Problem requirements: Could you reproduce the lines below from the one with "camera: 45 degrees right, 25 degrees up" through the one with "(748, 137) = (649, 423): grey"? Keep both ends and add nothing.

* * *

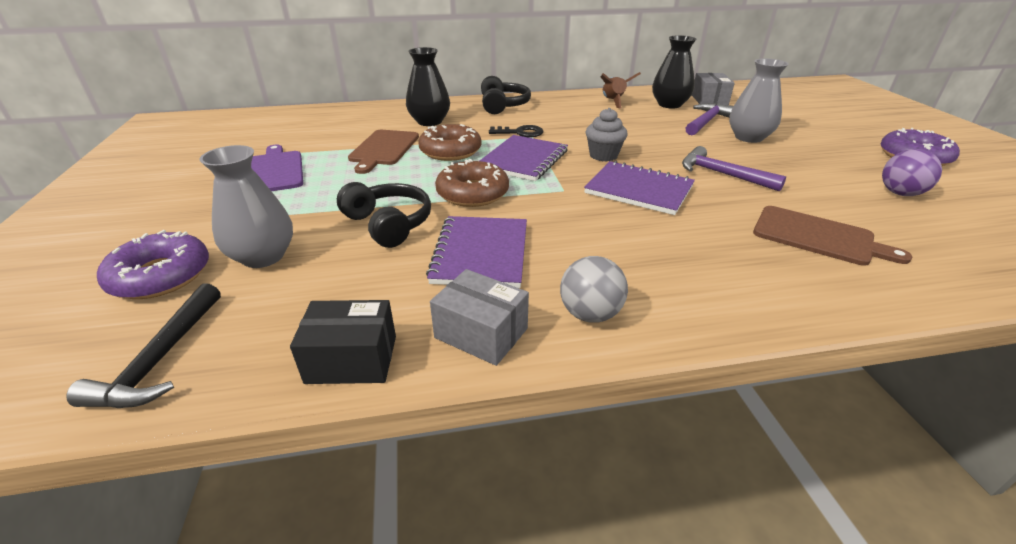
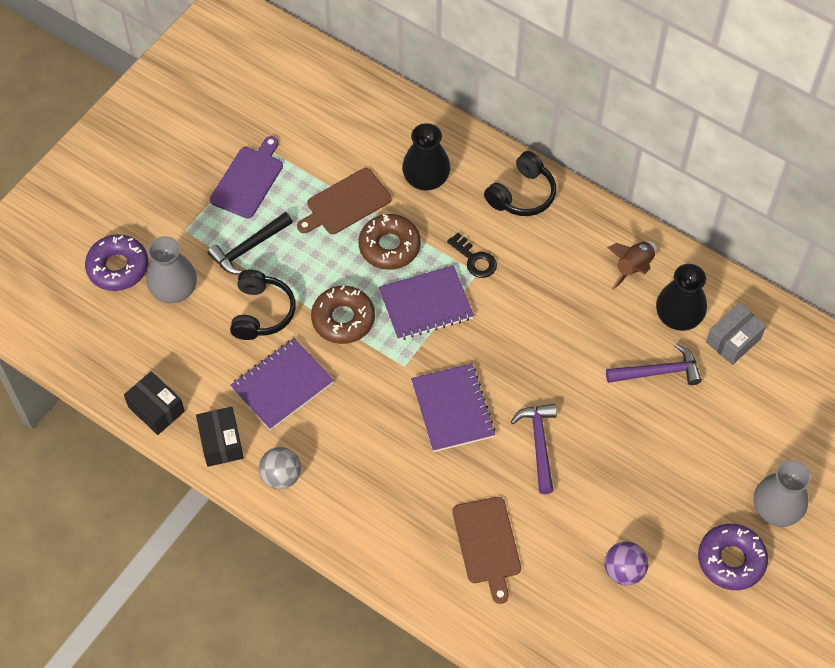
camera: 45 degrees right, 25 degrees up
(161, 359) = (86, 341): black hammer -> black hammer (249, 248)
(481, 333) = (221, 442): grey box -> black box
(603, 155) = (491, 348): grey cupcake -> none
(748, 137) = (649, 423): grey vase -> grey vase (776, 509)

* * *

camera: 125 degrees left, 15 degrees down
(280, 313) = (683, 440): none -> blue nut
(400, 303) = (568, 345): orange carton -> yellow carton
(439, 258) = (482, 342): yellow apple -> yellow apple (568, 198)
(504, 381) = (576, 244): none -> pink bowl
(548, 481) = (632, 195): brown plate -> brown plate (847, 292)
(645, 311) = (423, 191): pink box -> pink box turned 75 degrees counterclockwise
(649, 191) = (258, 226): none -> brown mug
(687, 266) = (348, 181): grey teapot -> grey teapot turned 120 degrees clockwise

* * *

Answer box:
camera: 45 degrees right, 25 degrees up
(161, 359) = (86, 341): black hammer -> black hammer (249, 248)
(481, 333) = (221, 442): grey box -> black box
(603, 155) = (491, 348): grey cupcake -> none
(748, 137) = (649, 423): grey vase -> grey vase (776, 509)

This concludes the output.